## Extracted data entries
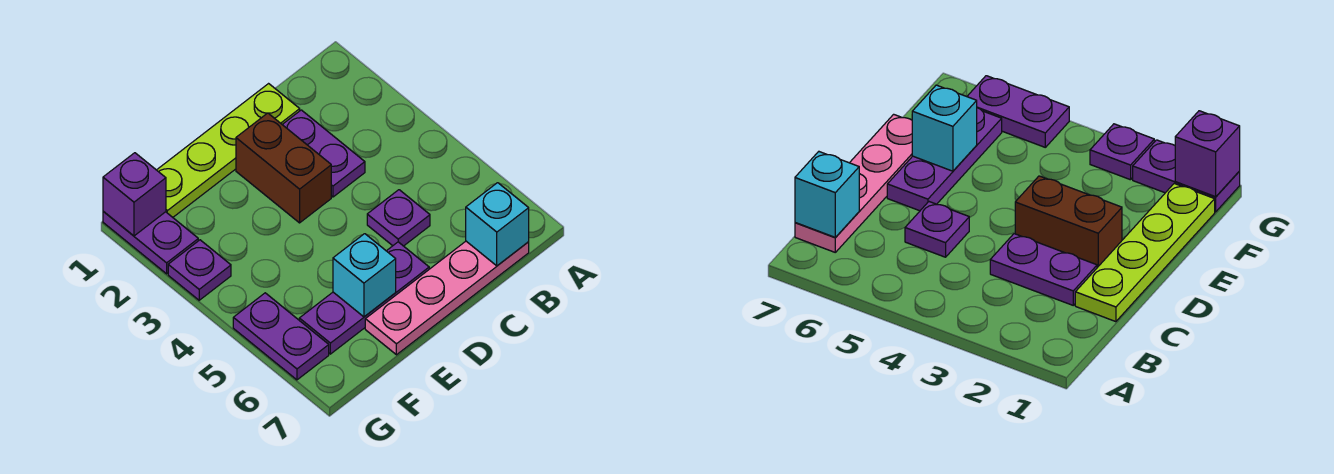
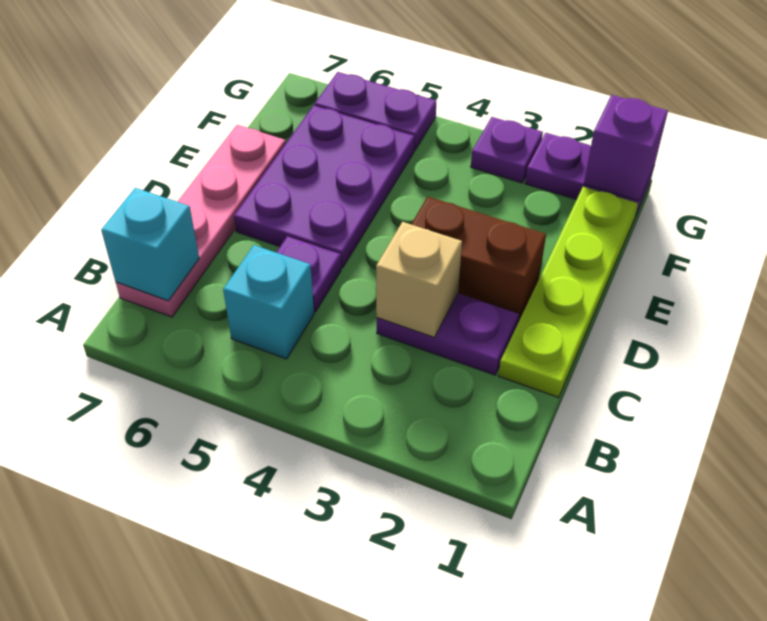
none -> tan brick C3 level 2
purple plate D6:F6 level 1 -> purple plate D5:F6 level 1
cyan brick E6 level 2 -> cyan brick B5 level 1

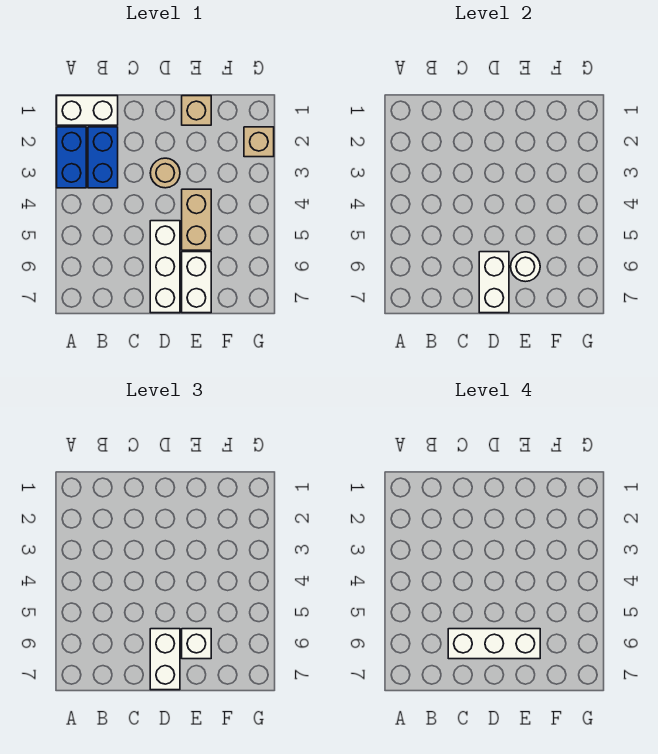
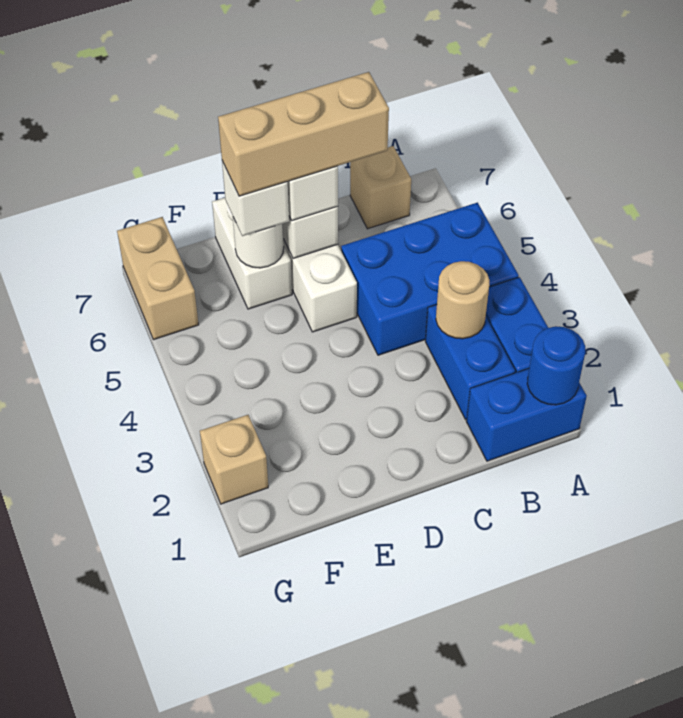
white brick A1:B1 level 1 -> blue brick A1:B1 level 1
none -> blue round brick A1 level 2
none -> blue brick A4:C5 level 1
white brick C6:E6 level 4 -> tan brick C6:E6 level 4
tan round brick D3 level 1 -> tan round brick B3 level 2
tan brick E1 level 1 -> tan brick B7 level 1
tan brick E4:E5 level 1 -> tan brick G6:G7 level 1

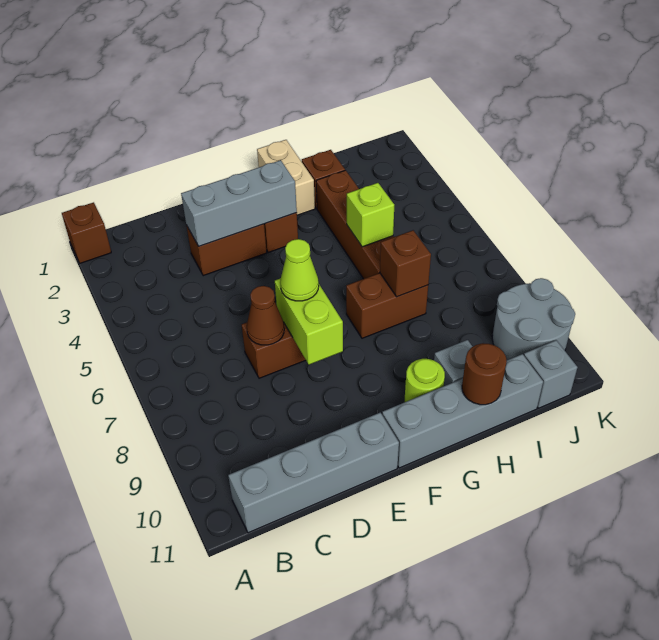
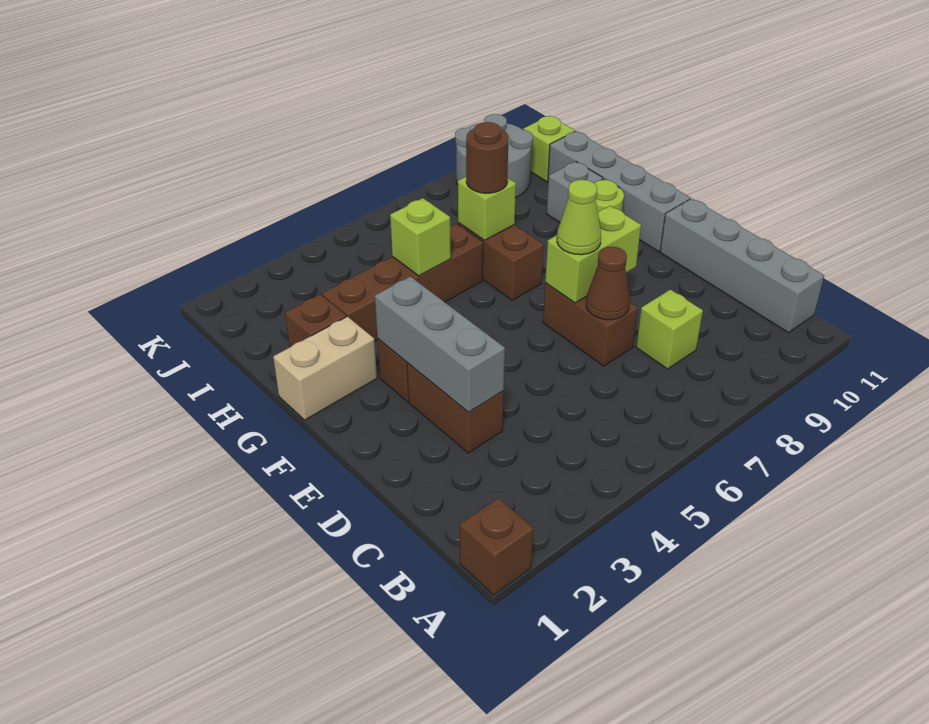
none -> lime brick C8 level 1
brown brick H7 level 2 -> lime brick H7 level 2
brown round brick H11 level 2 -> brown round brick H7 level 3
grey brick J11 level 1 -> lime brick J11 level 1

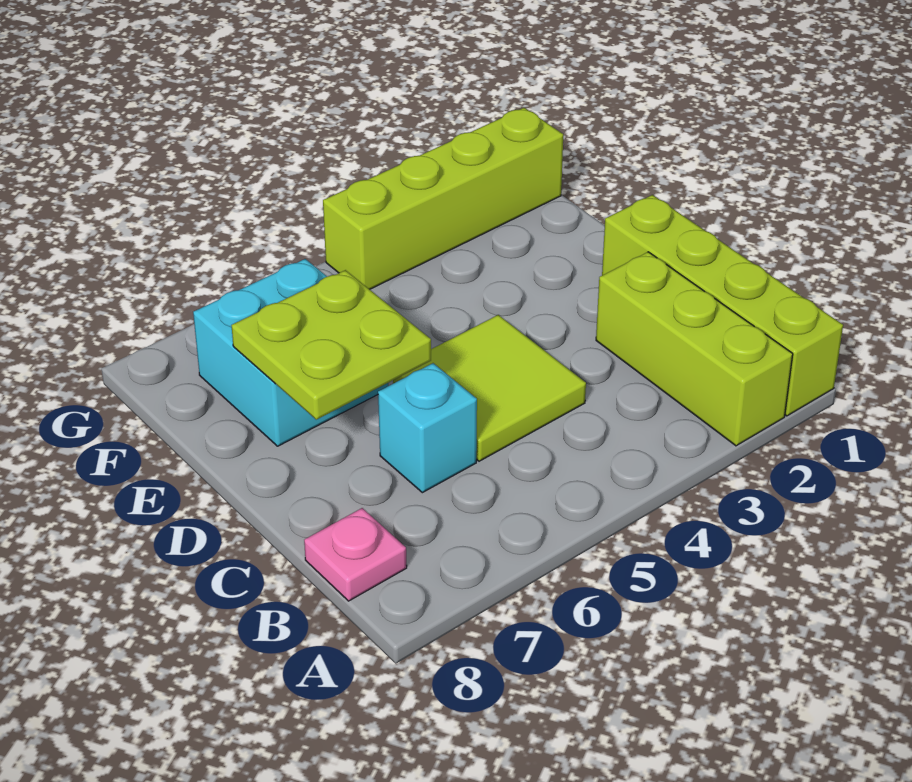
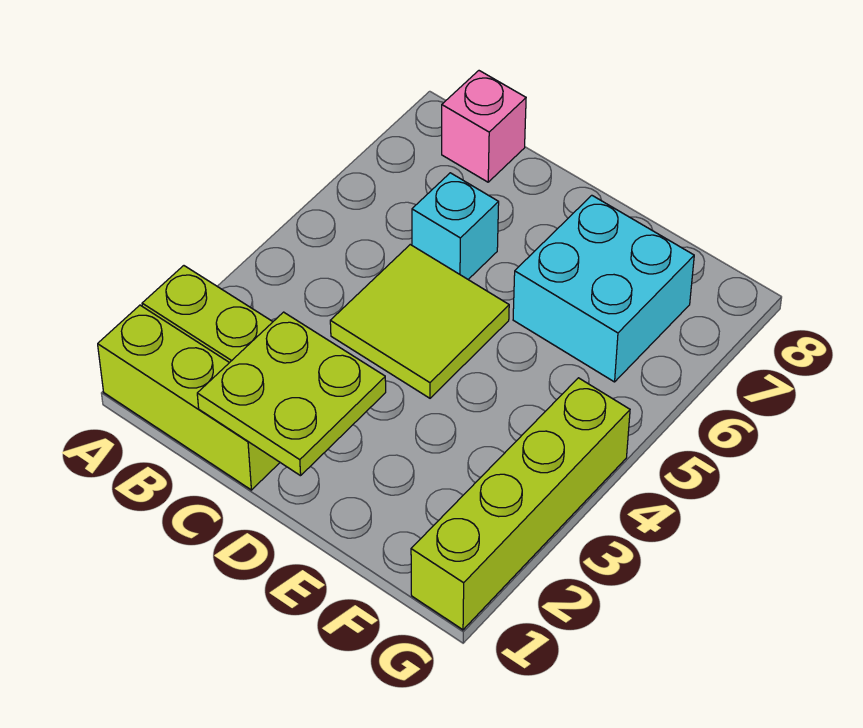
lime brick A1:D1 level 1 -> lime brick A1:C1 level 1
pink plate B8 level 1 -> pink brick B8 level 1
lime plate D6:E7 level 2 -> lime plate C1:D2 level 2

## WORK TASK
Please hand back every entry above exactly, with no images in the copy.

## SOLVED EXERCISE
none -> tan brick C3 level 2
purple plate D6:F6 level 1 -> purple plate D5:F6 level 1
cyan brick E6 level 2 -> cyan brick B5 level 1

white brick A1:B1 level 1 -> blue brick A1:B1 level 1
none -> blue round brick A1 level 2
none -> blue brick A4:C5 level 1
white brick C6:E6 level 4 -> tan brick C6:E6 level 4
tan round brick D3 level 1 -> tan round brick B3 level 2
tan brick E1 level 1 -> tan brick B7 level 1
tan brick E4:E5 level 1 -> tan brick G6:G7 level 1

none -> lime brick C8 level 1
brown brick H7 level 2 -> lime brick H7 level 2
brown round brick H11 level 2 -> brown round brick H7 level 3
grey brick J11 level 1 -> lime brick J11 level 1

lime brick A1:D1 level 1 -> lime brick A1:C1 level 1
pink plate B8 level 1 -> pink brick B8 level 1
lime plate D6:E7 level 2 -> lime plate C1:D2 level 2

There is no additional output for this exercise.